*The problem*.
Across the records below, how many lines include the word "diode"? State only the number.

Top of Data for review

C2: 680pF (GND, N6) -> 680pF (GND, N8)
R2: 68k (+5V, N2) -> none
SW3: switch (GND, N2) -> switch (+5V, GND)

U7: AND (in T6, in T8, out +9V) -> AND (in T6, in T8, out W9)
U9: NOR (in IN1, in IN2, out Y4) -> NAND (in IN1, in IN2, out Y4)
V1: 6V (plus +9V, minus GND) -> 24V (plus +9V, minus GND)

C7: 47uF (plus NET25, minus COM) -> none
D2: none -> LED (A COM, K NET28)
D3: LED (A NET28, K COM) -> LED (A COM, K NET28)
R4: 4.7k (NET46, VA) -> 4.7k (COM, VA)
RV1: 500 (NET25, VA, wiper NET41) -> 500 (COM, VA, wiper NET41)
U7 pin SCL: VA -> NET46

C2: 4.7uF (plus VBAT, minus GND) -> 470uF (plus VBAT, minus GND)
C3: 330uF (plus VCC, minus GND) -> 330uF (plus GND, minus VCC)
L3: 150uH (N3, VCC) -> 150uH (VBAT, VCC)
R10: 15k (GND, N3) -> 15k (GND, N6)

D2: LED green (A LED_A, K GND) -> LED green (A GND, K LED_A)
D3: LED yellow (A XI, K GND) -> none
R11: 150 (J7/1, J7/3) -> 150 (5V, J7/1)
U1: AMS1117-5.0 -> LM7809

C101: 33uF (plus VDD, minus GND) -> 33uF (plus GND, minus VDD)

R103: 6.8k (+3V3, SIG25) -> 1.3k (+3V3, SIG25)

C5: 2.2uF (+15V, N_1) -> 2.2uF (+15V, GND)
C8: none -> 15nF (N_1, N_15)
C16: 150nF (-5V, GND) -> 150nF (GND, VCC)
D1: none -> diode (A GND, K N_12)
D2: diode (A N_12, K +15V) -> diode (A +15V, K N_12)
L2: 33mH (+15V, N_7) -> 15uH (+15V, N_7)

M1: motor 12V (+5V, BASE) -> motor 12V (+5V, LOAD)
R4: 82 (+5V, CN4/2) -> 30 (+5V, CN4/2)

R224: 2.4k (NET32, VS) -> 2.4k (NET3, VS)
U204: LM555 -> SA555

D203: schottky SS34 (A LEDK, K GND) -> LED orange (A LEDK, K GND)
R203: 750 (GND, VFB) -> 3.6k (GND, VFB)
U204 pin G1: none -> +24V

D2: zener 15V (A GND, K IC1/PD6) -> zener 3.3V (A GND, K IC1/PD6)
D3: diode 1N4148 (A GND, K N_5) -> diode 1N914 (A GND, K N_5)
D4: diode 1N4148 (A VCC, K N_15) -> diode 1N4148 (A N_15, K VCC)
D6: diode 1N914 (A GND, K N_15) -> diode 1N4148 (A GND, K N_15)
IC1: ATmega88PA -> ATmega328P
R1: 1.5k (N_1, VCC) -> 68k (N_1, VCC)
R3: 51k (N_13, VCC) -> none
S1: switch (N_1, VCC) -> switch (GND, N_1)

Bottom of Data for review

*Solution*.
5